DATASET EXCERPTS
###

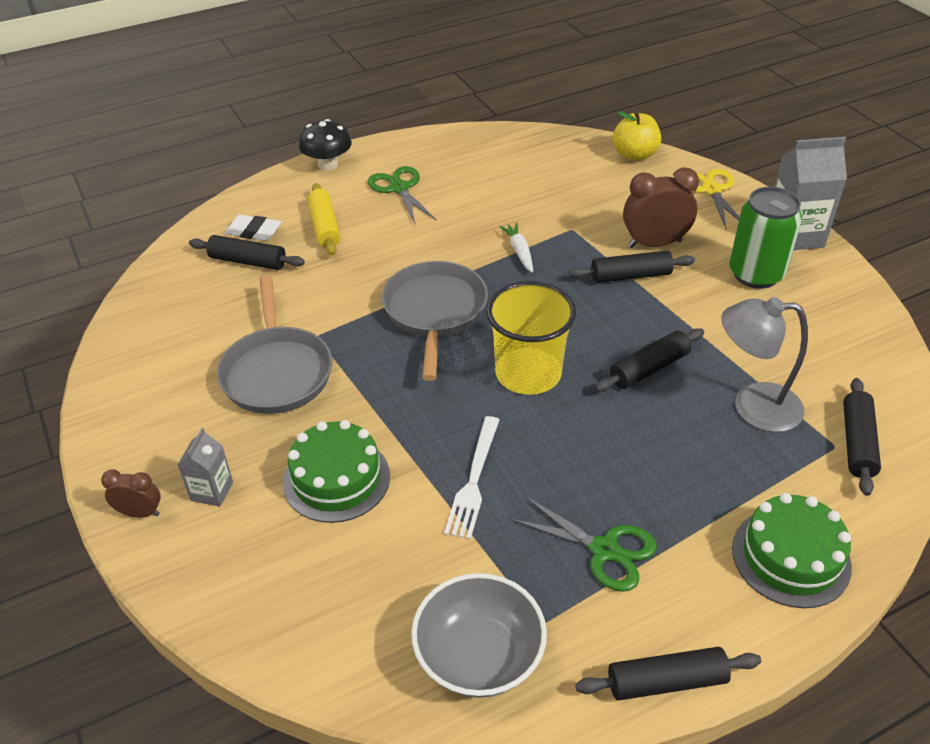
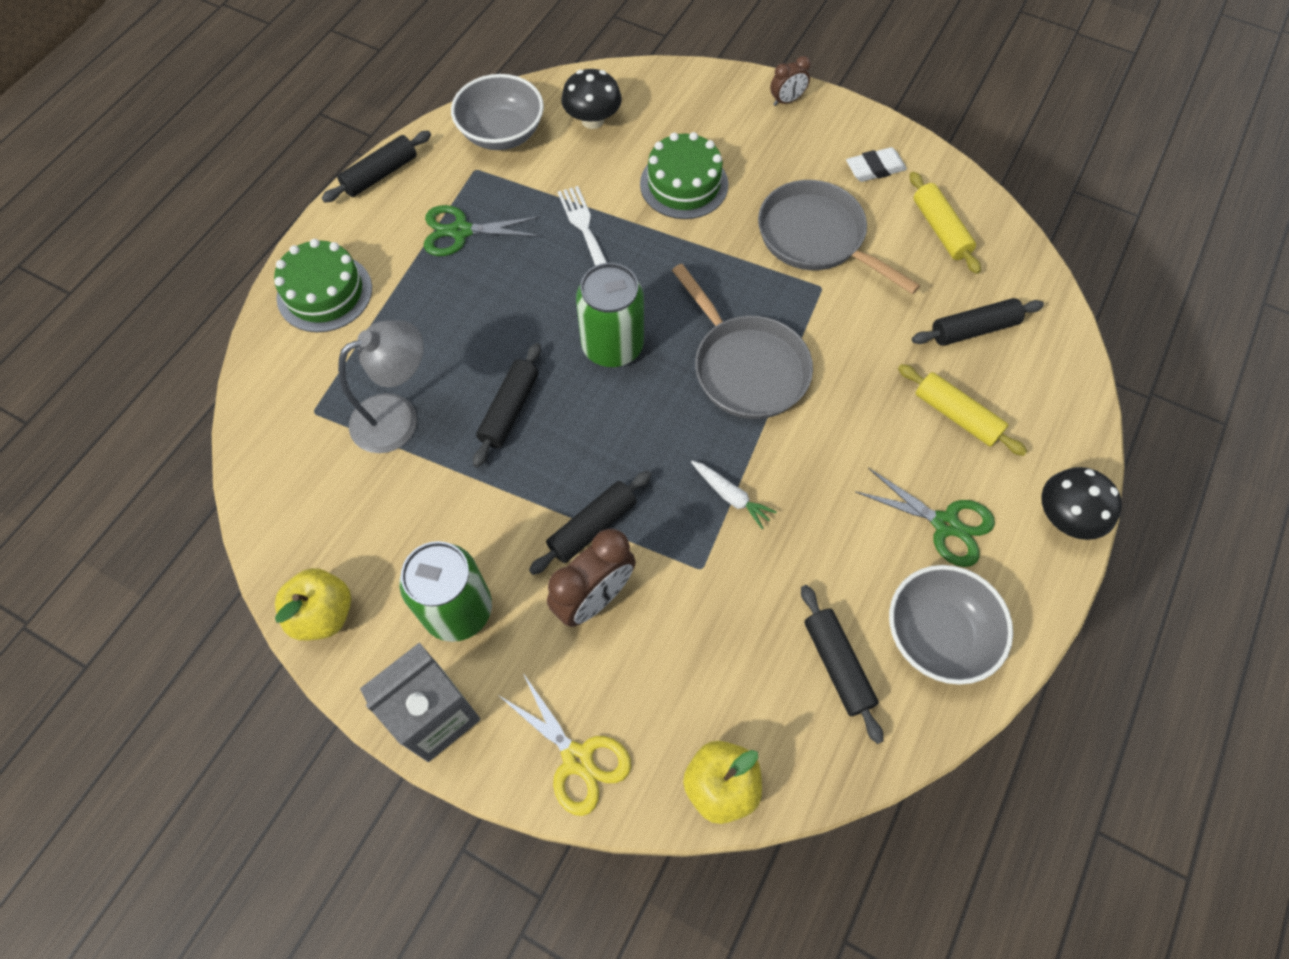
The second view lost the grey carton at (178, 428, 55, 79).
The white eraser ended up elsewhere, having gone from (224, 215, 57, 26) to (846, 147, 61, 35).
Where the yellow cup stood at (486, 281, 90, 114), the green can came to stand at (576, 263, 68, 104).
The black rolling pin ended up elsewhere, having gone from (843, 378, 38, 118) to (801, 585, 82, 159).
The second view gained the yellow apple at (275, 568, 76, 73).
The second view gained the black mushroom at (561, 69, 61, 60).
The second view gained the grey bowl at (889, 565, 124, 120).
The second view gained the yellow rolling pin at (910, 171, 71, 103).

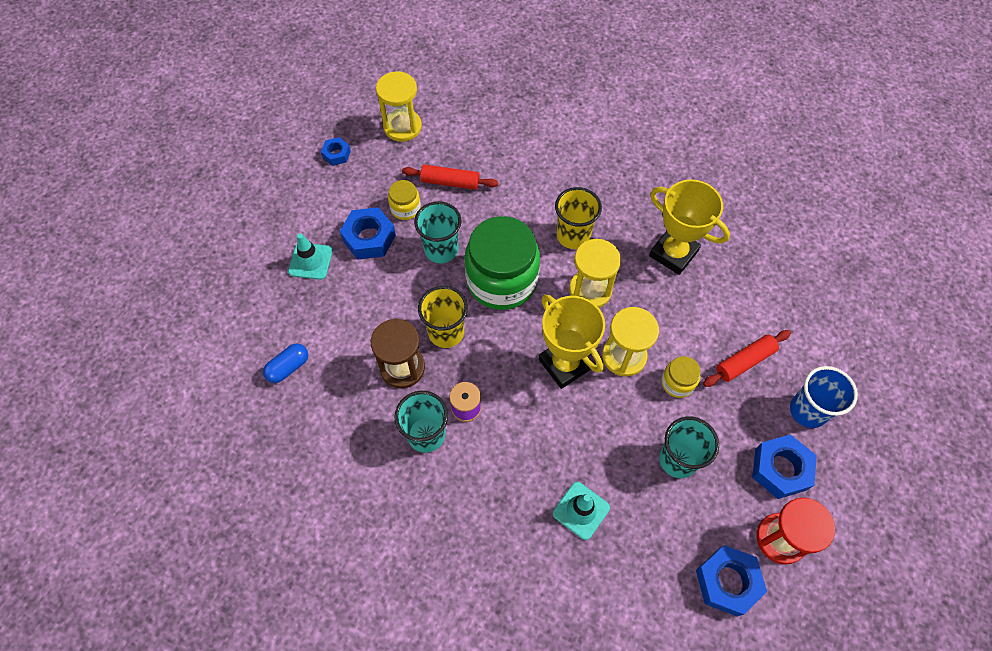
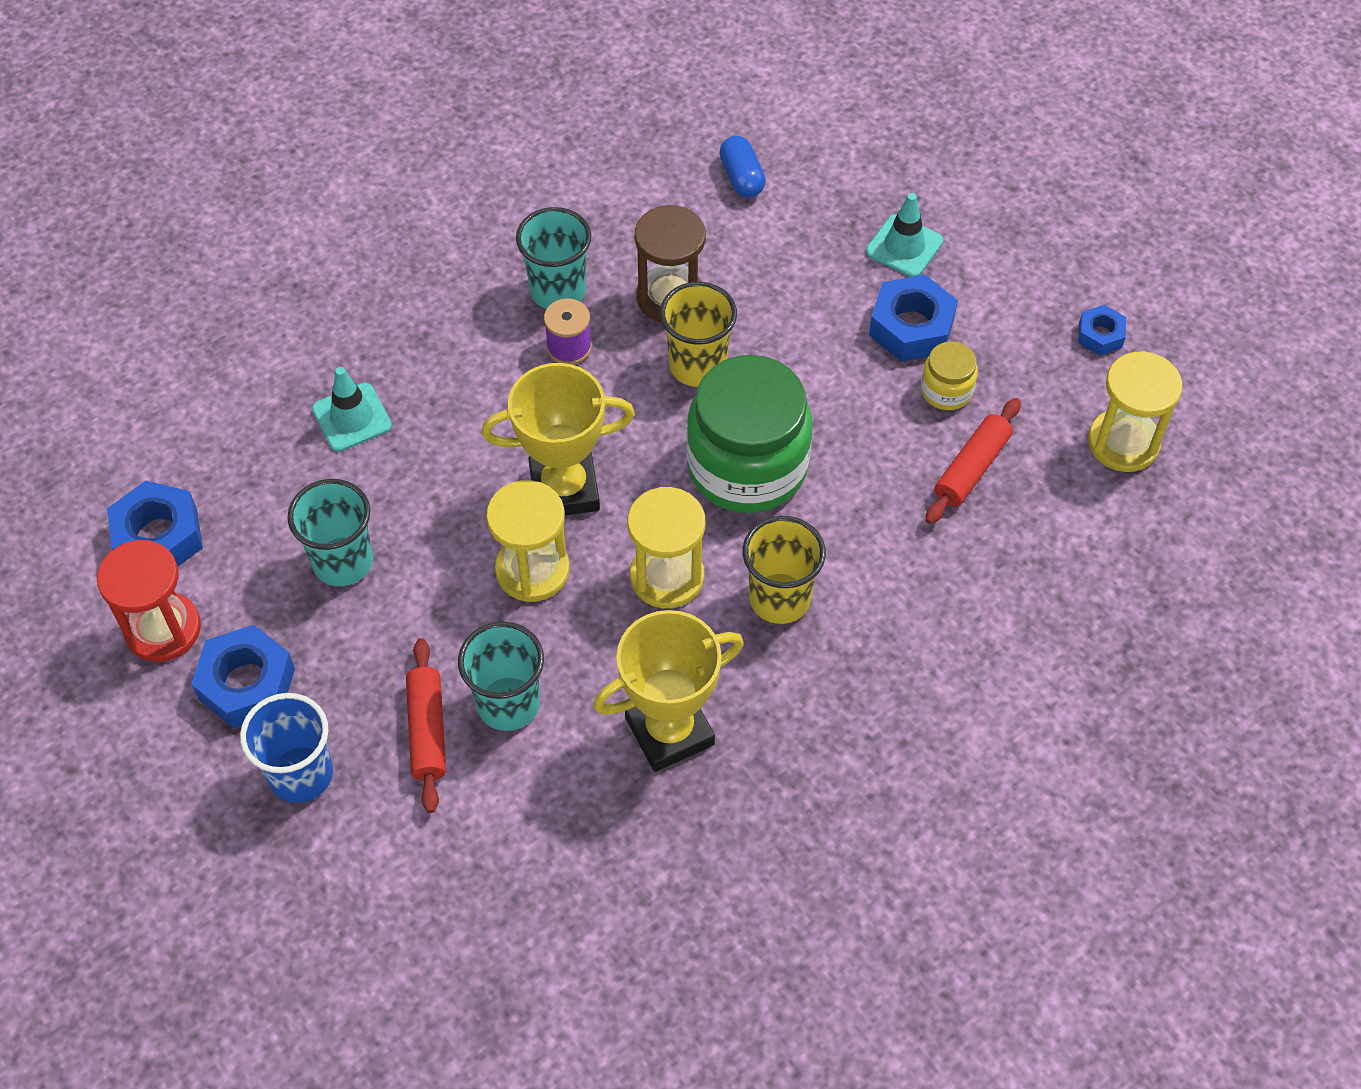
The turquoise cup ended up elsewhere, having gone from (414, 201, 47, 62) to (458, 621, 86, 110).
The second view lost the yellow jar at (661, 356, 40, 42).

###

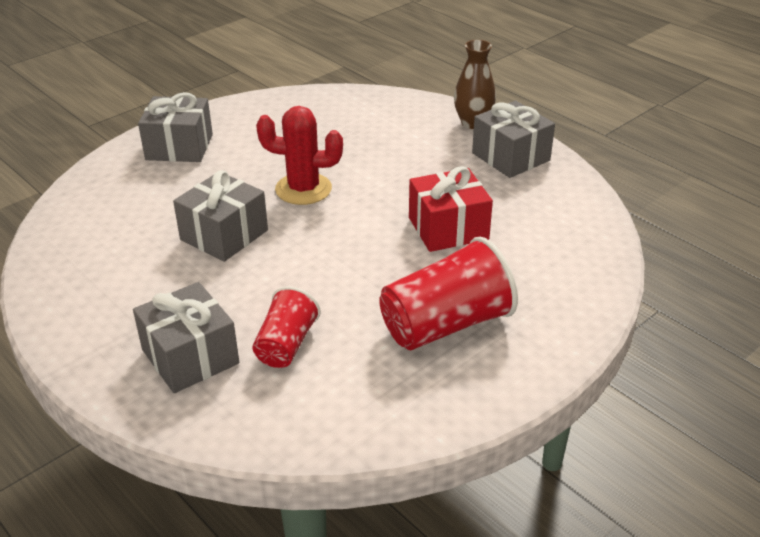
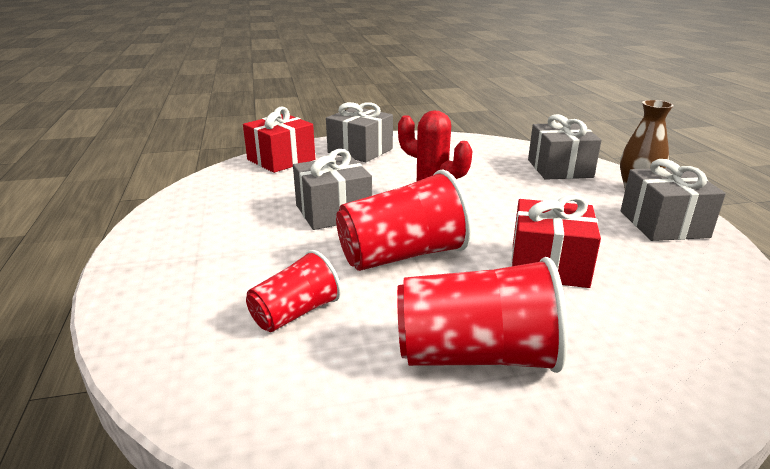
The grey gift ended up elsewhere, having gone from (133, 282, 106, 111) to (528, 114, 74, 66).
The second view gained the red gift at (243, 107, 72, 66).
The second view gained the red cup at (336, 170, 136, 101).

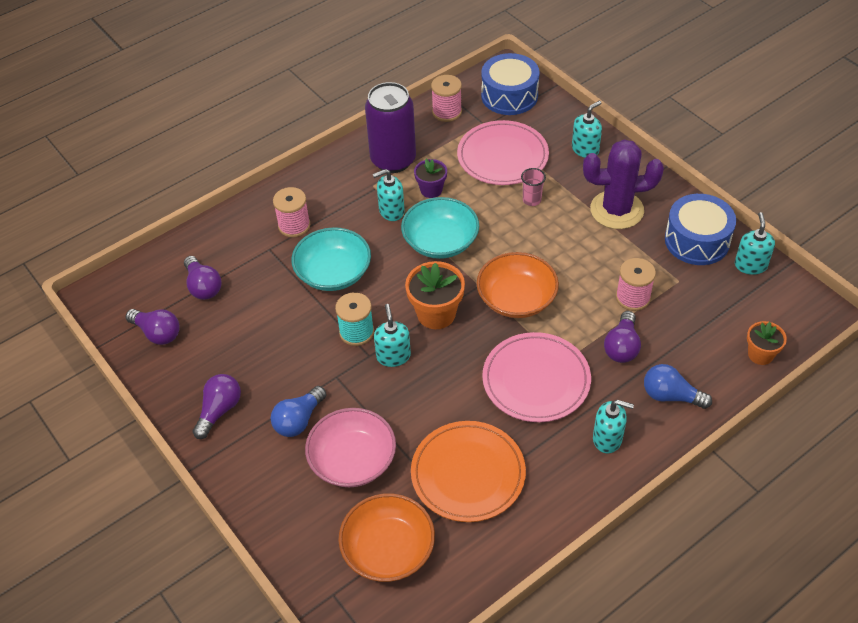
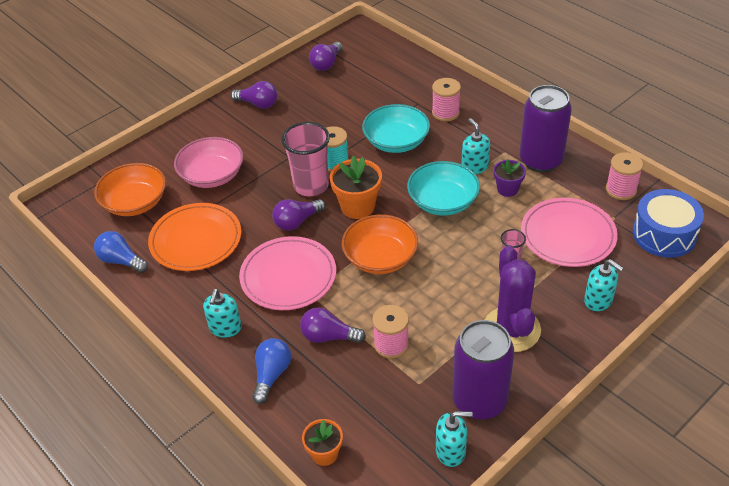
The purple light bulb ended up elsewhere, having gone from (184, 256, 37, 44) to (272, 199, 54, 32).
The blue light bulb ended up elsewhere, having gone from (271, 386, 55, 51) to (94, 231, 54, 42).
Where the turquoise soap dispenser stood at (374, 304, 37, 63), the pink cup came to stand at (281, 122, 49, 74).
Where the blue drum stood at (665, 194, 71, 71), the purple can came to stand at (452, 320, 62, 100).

###

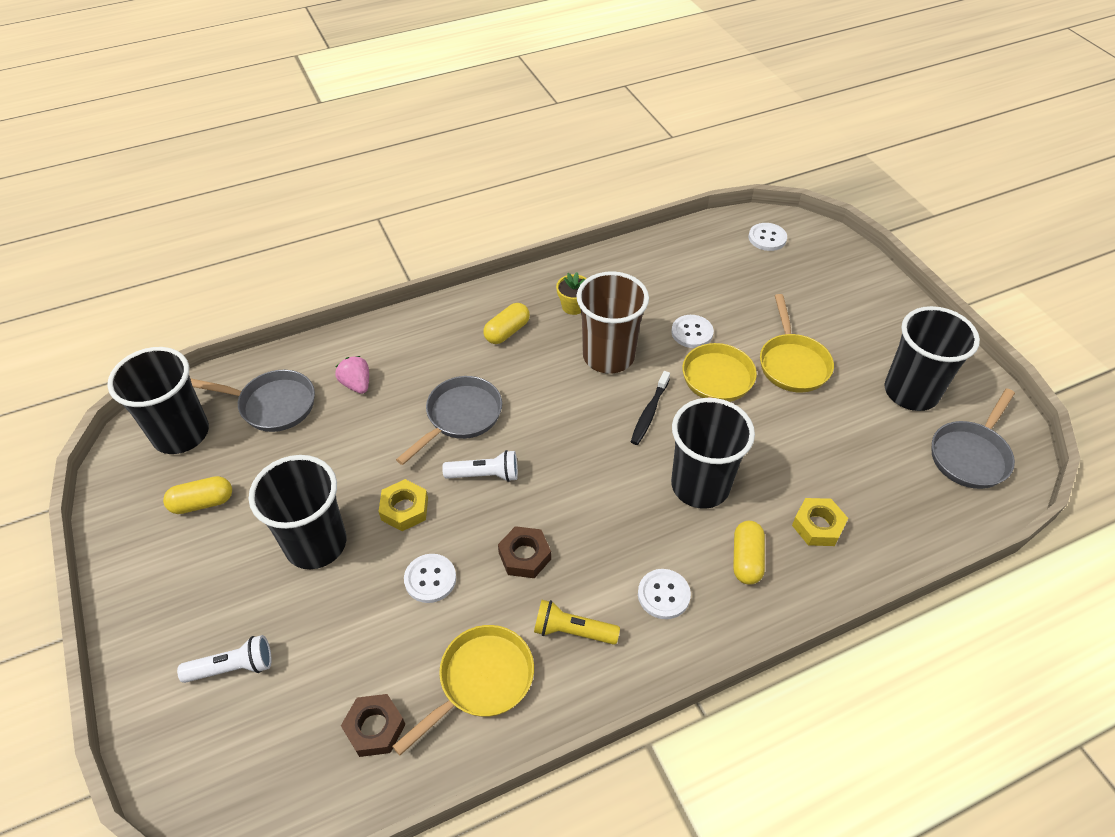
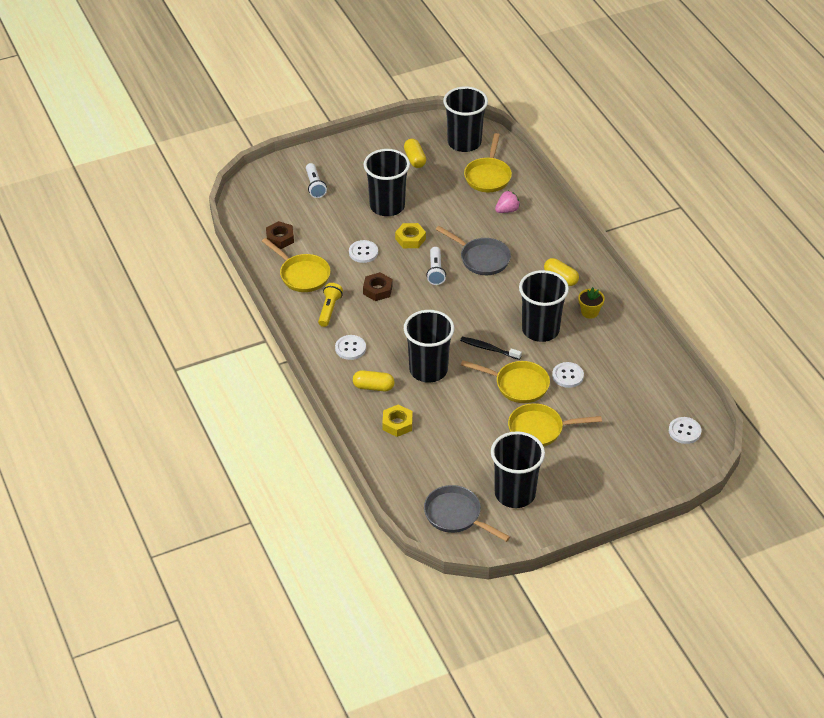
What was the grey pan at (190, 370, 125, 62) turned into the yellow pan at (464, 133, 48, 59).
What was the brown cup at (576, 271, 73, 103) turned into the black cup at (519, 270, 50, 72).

###

WORK ORDER
Both end lines included, restate word for word the lines above from the line with "The second view lost the grey" to the line with "Where the yellow", and nothing else.

EXERCISE SOLUTION
The second view lost the grey carton at (178, 428, 55, 79).
The white eraser ended up elsewhere, having gone from (224, 215, 57, 26) to (846, 147, 61, 35).
Where the yellow cup stood at (486, 281, 90, 114), the green can came to stand at (576, 263, 68, 104).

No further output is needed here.